▼
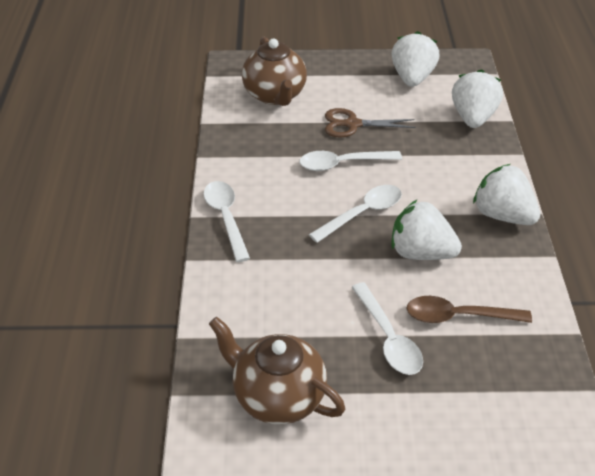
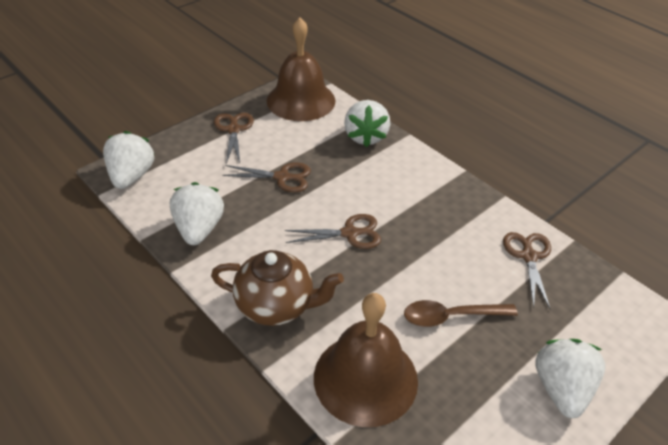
brown bell: 0 -> 2
brown scissors: 1 -> 4
brown teapot: 2 -> 1
white spoon: 4 -> 0

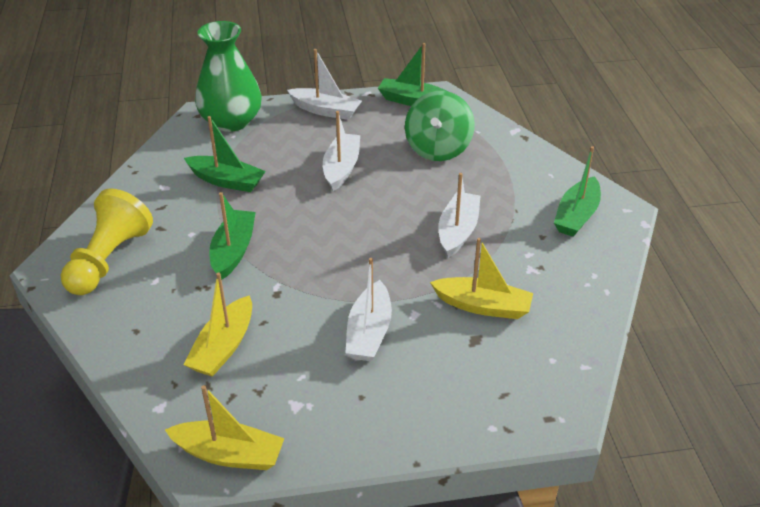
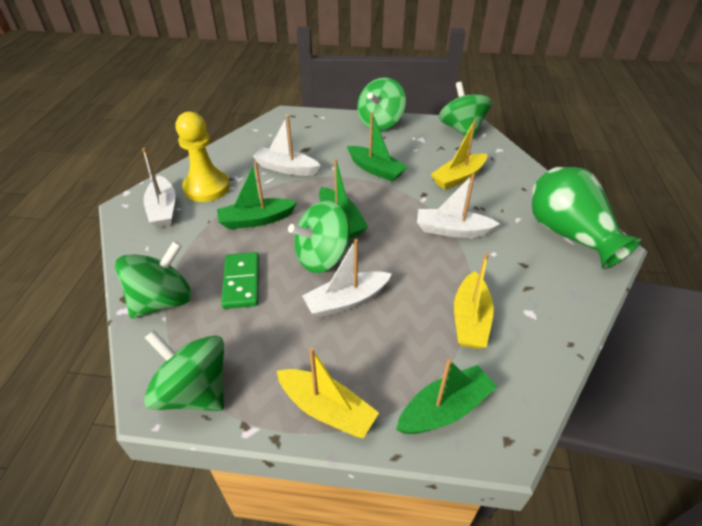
green domino: 0 -> 1
green spinning top: 1 -> 5

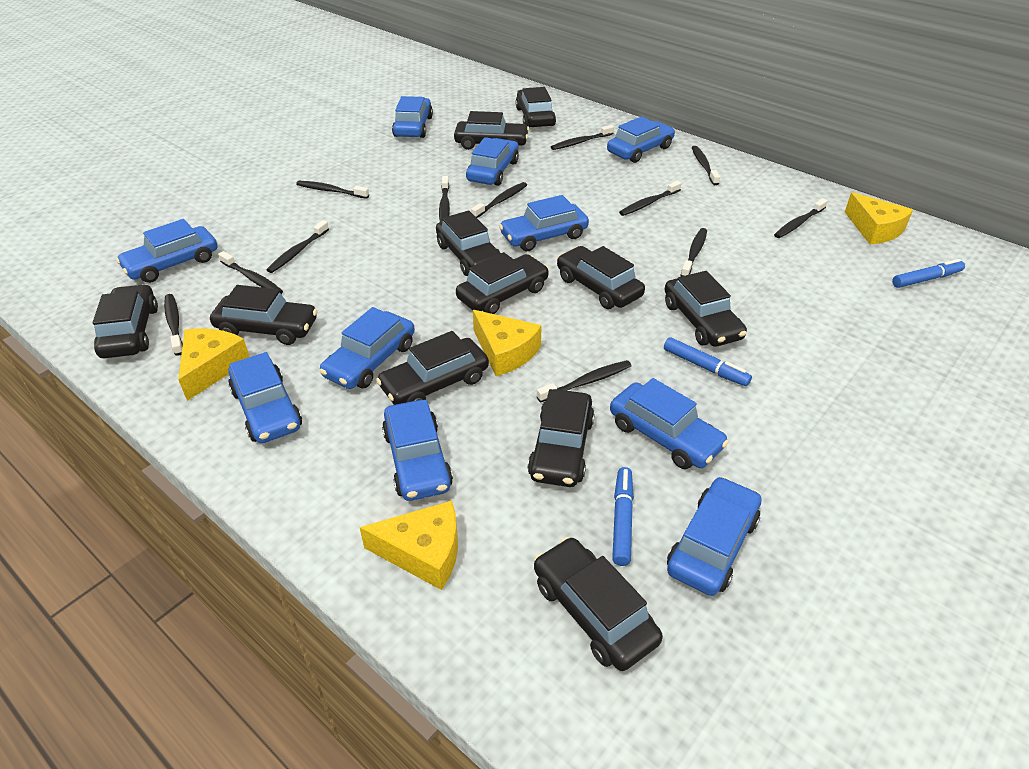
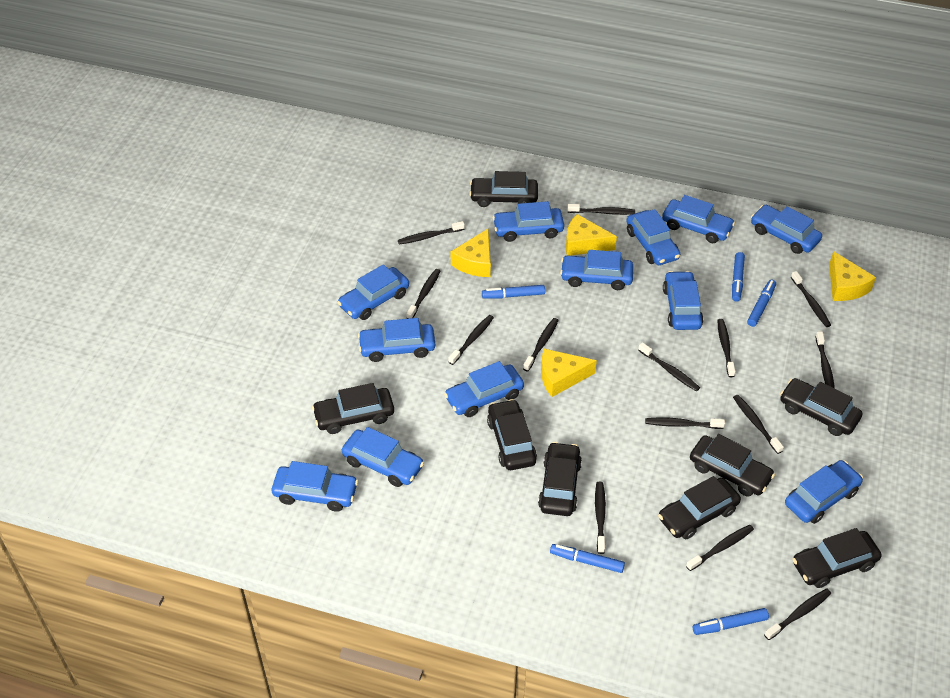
black car: 11 -> 8
black toothbrush: 12 -> 14
blue car: 10 -> 12
blue marker: 3 -> 5

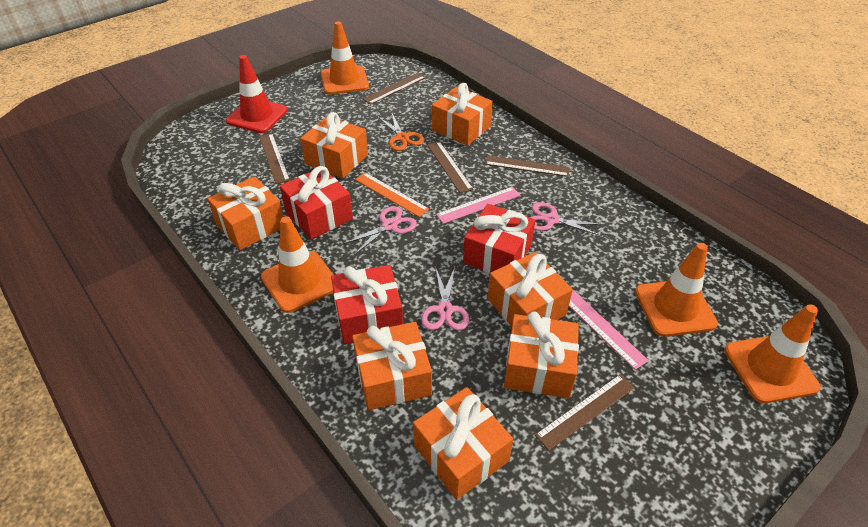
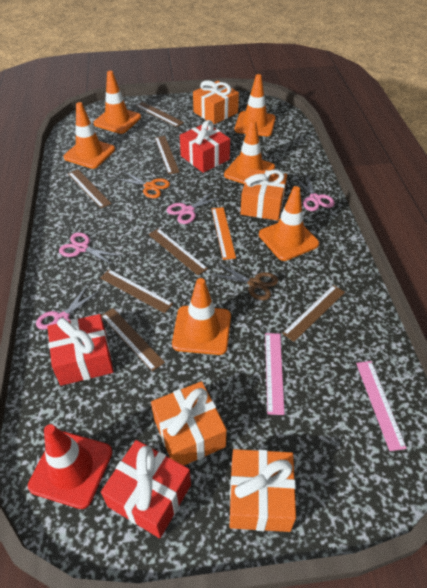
brown ruler: 5 -> 7
brown scissors: 0 -> 1
orange gift: 7 -> 4
orange traffic cone: 4 -> 6
pink scissors: 3 -> 4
▲
*TASK INSTRUCTIONS*:
Restate, word for word, each line from the one with "brown teapot: 2 -> 1" to the end of the entries, both included, and keep every picture out.

*EXERCISE SOLUTION*:
brown teapot: 2 -> 1
white spoon: 4 -> 0

green domino: 0 -> 1
green spinning top: 1 -> 5

black car: 11 -> 8
black toothbrush: 12 -> 14
blue car: 10 -> 12
blue marker: 3 -> 5

brown ruler: 5 -> 7
brown scissors: 0 -> 1
orange gift: 7 -> 4
orange traffic cone: 4 -> 6
pink scissors: 3 -> 4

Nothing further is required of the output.